## Problem to work on
An exact repetition of every entry, with no images, is the required answer.

## Information
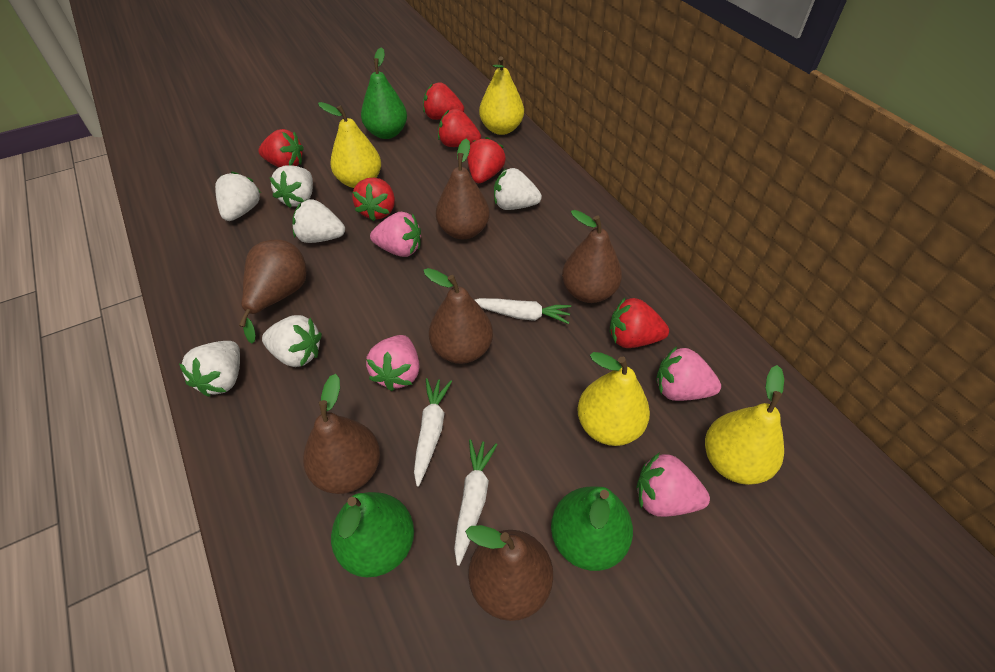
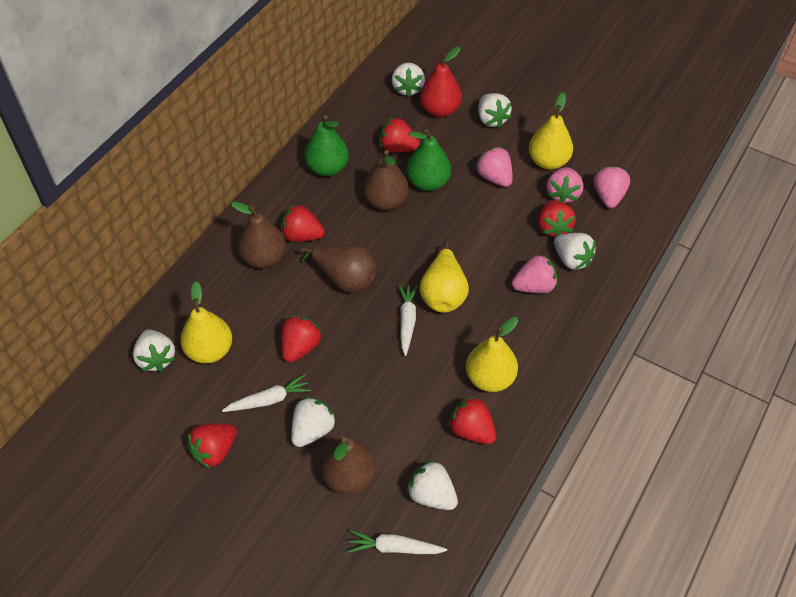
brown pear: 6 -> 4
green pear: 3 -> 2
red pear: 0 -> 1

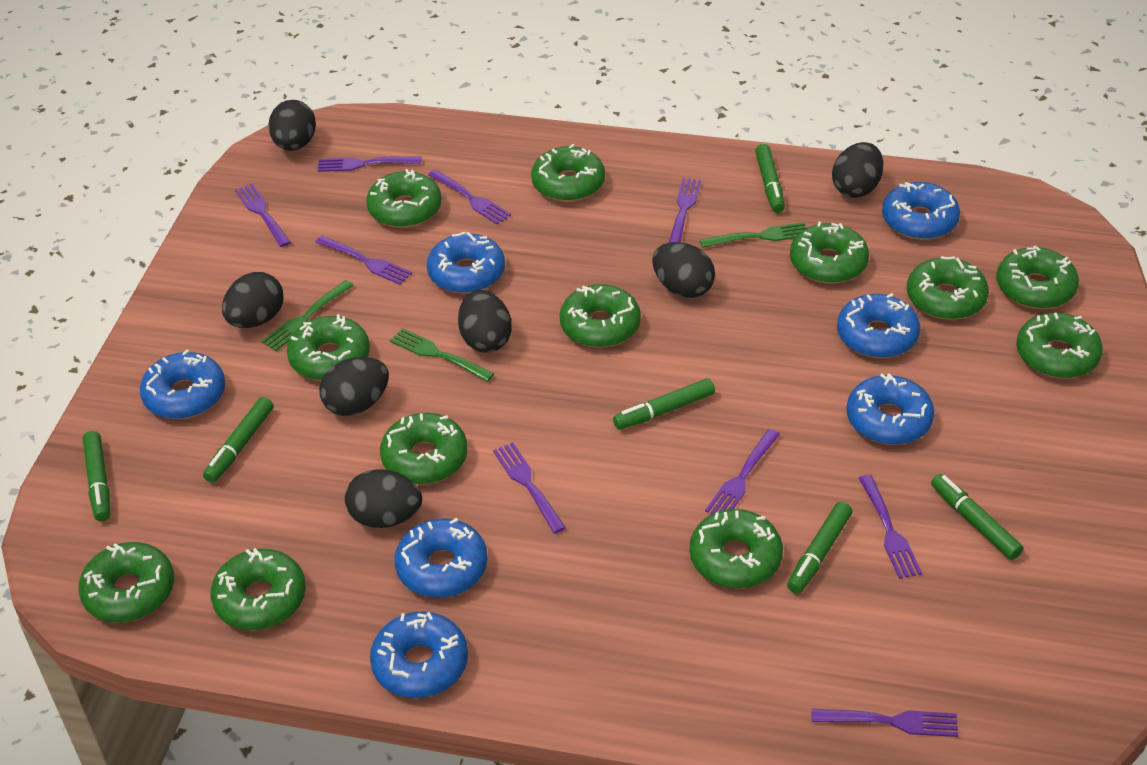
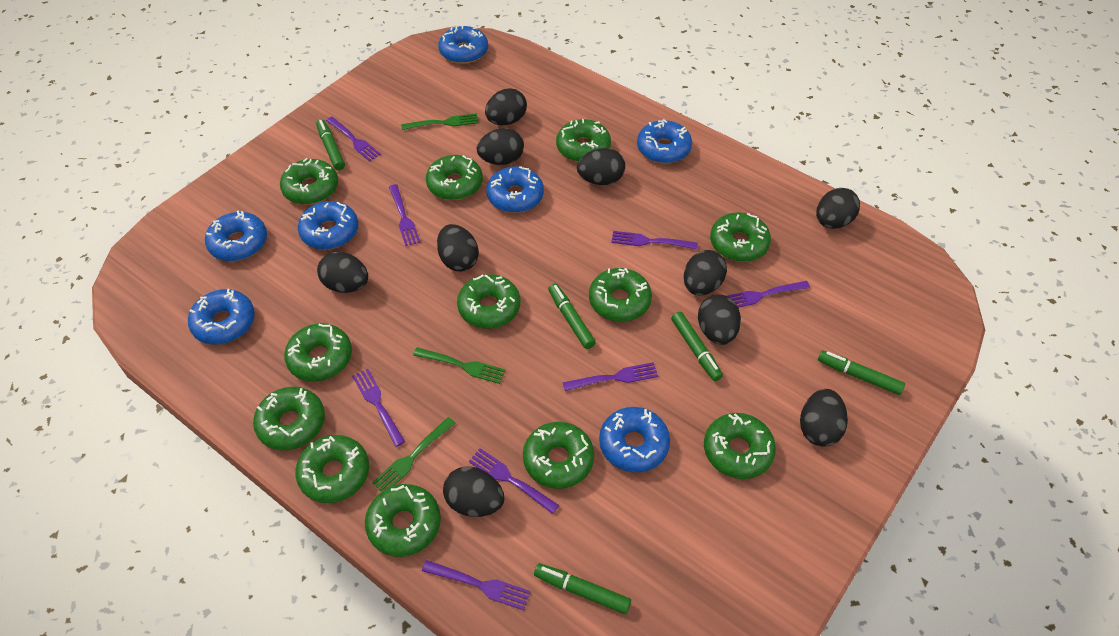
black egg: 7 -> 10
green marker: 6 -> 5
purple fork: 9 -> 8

## Solution to this exercise
brown pear: 6 -> 4
green pear: 3 -> 2
red pear: 0 -> 1

black egg: 7 -> 10
green marker: 6 -> 5
purple fork: 9 -> 8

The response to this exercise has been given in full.